-- DATASET CONTENT follows --
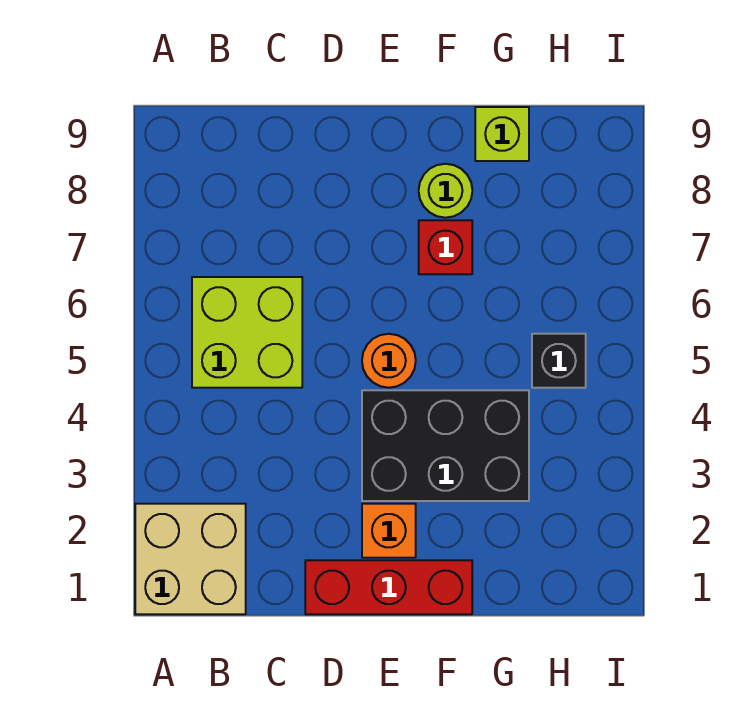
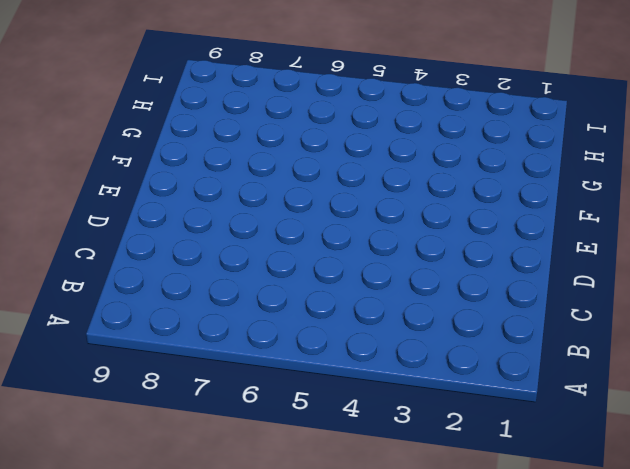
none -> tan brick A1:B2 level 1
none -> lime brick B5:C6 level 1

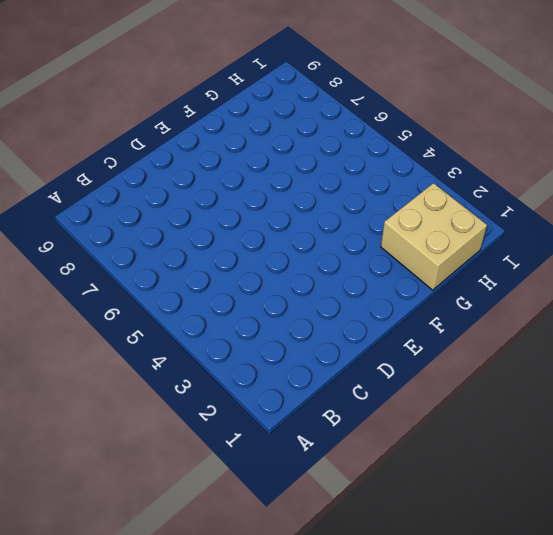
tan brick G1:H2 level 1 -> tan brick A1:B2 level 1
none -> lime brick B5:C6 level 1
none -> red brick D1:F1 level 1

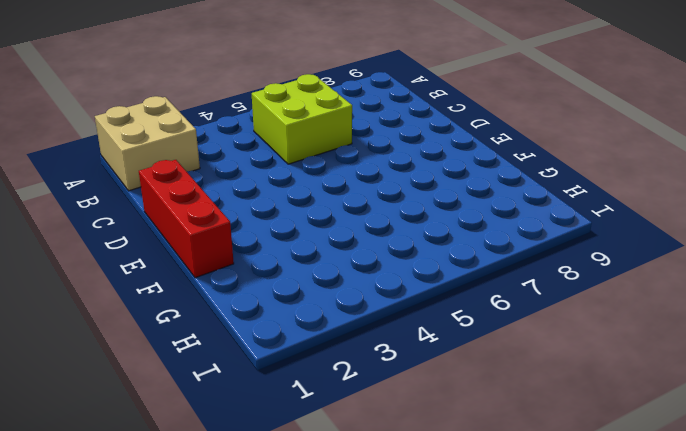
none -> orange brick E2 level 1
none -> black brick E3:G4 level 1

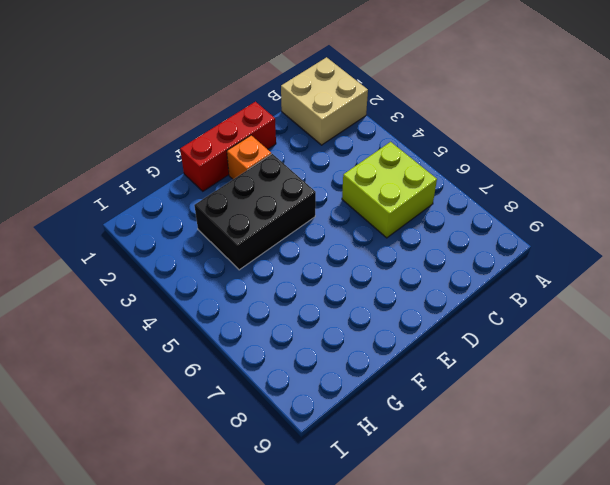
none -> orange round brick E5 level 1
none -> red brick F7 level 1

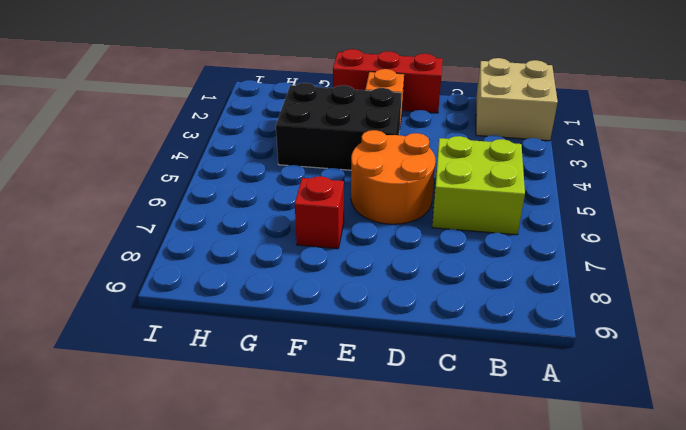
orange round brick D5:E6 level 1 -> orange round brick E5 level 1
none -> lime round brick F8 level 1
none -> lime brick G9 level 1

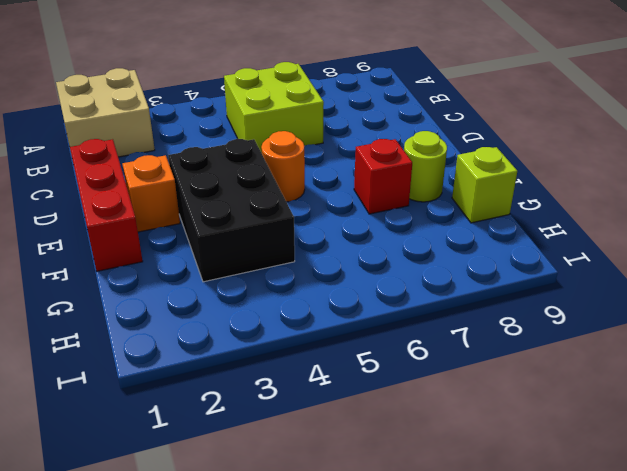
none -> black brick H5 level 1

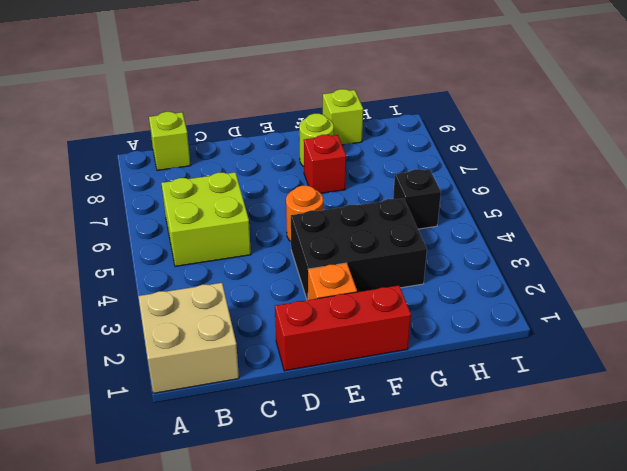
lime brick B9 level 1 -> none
-- DATASET CONTENT concluded --
→ **WORK TO COMPLETE**
Search the entries for the word "orange". Copy every line where it occurs.

→ **RESPONSE AREA**
none -> orange brick E2 level 1
none -> orange round brick E5 level 1
orange round brick D5:E6 level 1 -> orange round brick E5 level 1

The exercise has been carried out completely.